» **MATERIAL TO PROCESS**:
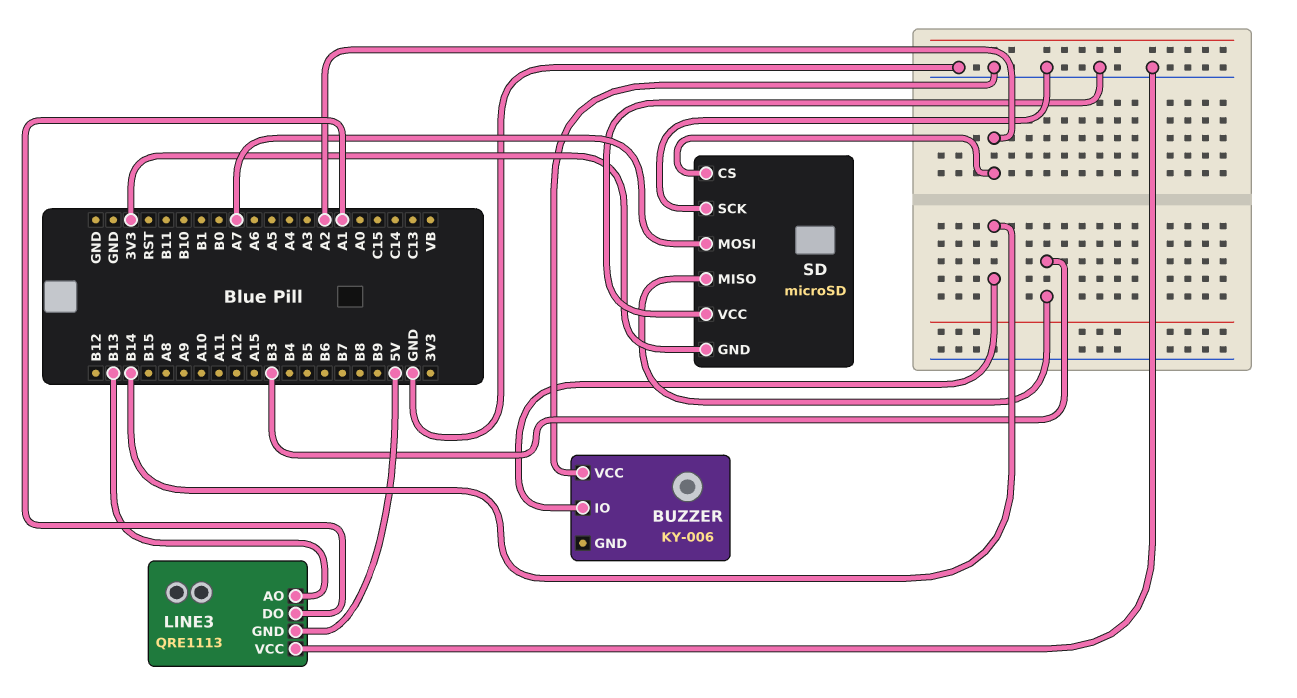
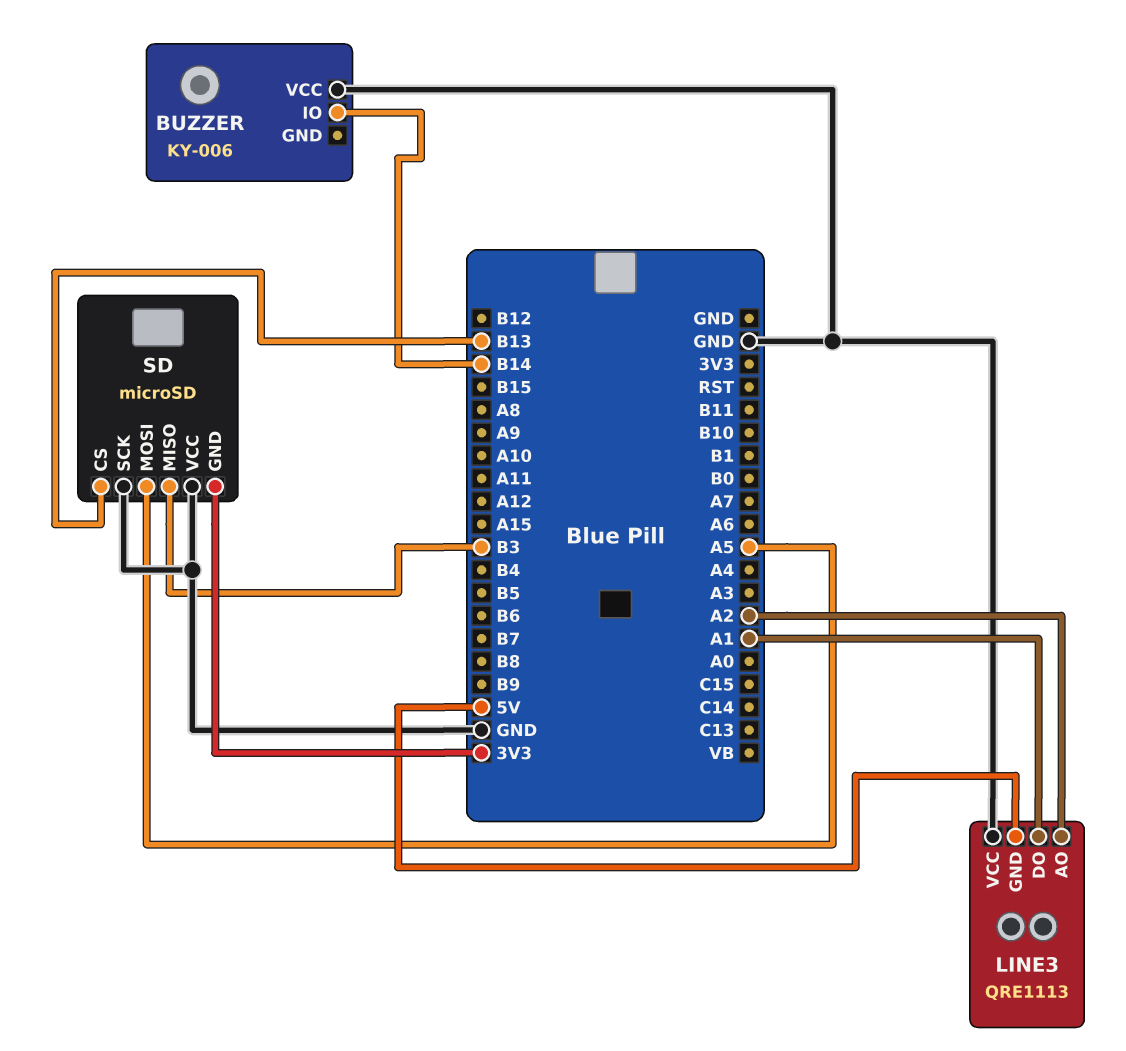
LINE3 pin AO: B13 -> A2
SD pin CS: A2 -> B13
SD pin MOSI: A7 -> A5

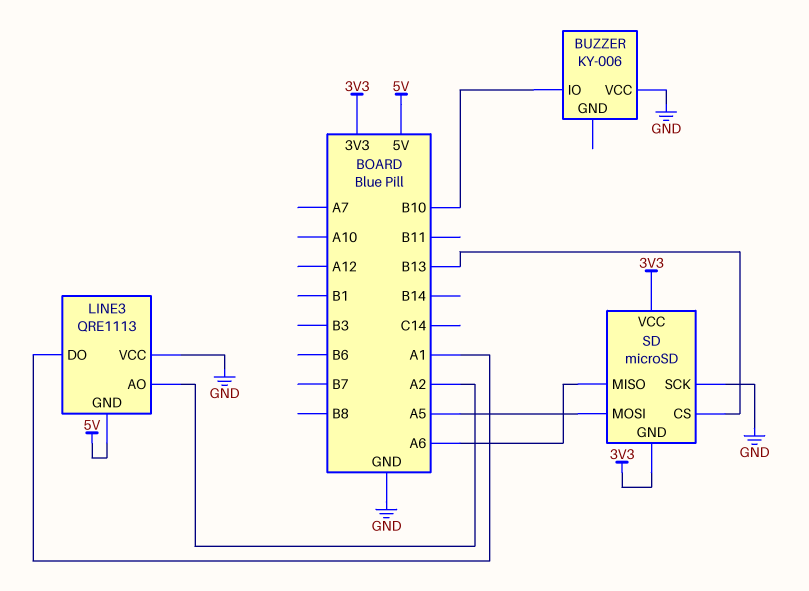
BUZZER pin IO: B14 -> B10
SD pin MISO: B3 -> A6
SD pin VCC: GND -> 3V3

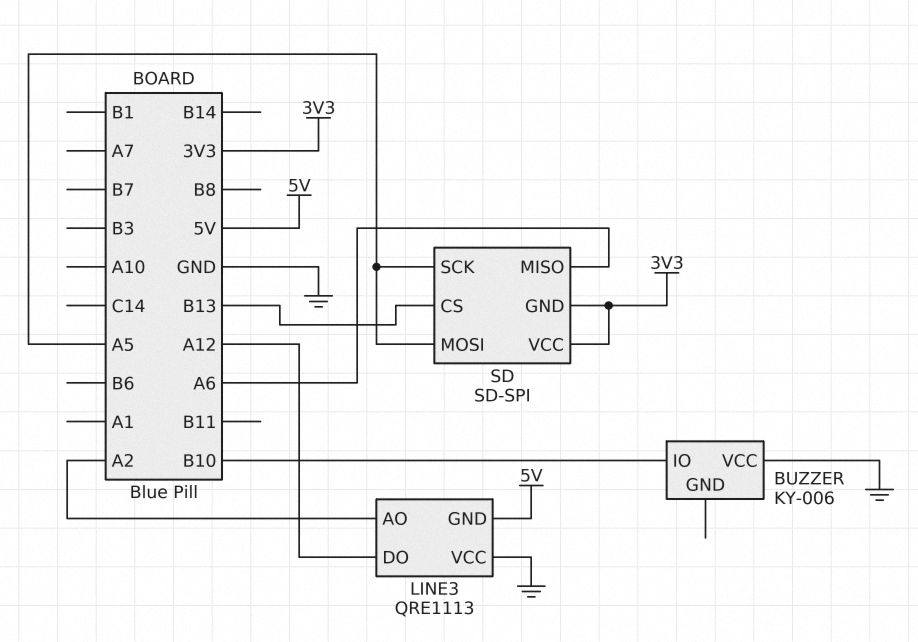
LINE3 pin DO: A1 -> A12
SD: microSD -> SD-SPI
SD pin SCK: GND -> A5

» **ASSIGNMENT**: Your copy should hold exactly the lines from the line containing "SD pin MISO: B3 -> A6" through the last line of the listing above, both included, and no pictures.

» **FINAL ANSWER**:
SD pin MISO: B3 -> A6
SD pin VCC: GND -> 3V3

LINE3 pin DO: A1 -> A12
SD: microSD -> SD-SPI
SD pin SCK: GND -> A5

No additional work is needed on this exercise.